_Task description_.
From the opening line of the records through the line bearing "none -> orange brick J1:K1 level 2", set down every line exactly.
[Opening Provided information section]
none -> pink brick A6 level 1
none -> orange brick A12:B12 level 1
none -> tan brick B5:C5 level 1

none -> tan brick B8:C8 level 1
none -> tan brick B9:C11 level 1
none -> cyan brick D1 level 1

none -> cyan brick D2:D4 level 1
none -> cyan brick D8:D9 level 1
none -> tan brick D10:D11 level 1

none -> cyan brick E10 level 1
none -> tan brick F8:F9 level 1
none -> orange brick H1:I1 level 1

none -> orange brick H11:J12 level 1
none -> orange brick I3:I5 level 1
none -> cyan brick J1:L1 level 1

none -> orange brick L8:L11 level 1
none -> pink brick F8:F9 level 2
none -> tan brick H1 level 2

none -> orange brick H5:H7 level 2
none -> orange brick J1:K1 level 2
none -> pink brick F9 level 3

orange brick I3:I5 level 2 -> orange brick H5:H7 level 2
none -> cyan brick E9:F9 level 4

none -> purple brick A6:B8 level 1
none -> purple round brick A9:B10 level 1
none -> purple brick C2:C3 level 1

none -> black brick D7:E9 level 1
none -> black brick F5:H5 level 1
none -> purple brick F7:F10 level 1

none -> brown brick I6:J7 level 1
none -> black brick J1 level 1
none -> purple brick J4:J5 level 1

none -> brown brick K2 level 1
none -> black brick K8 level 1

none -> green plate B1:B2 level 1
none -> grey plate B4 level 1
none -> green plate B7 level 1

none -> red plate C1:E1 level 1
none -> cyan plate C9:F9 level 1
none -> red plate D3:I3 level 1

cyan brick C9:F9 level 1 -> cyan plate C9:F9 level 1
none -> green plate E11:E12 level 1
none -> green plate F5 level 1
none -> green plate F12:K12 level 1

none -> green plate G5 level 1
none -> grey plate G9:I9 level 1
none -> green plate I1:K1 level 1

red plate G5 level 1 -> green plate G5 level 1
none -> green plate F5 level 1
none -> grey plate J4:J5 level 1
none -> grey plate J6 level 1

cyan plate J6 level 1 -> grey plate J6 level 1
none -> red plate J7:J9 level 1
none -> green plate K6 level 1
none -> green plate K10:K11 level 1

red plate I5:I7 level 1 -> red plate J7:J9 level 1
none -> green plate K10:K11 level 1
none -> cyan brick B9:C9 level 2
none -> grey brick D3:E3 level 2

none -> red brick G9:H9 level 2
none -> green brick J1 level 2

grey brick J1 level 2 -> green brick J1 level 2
[Closing Provided information section]
_Reply_.
none -> pink brick A6 level 1
none -> orange brick A12:B12 level 1
none -> tan brick B5:C5 level 1

none -> tan brick B8:C8 level 1
none -> tan brick B9:C11 level 1
none -> cyan brick D1 level 1

none -> cyan brick D2:D4 level 1
none -> cyan brick D8:D9 level 1
none -> tan brick D10:D11 level 1

none -> cyan brick E10 level 1
none -> tan brick F8:F9 level 1
none -> orange brick H1:I1 level 1

none -> orange brick H11:J12 level 1
none -> orange brick I3:I5 level 1
none -> cyan brick J1:L1 level 1

none -> orange brick L8:L11 level 1
none -> pink brick F8:F9 level 2
none -> tan brick H1 level 2

none -> orange brick H5:H7 level 2
none -> orange brick J1:K1 level 2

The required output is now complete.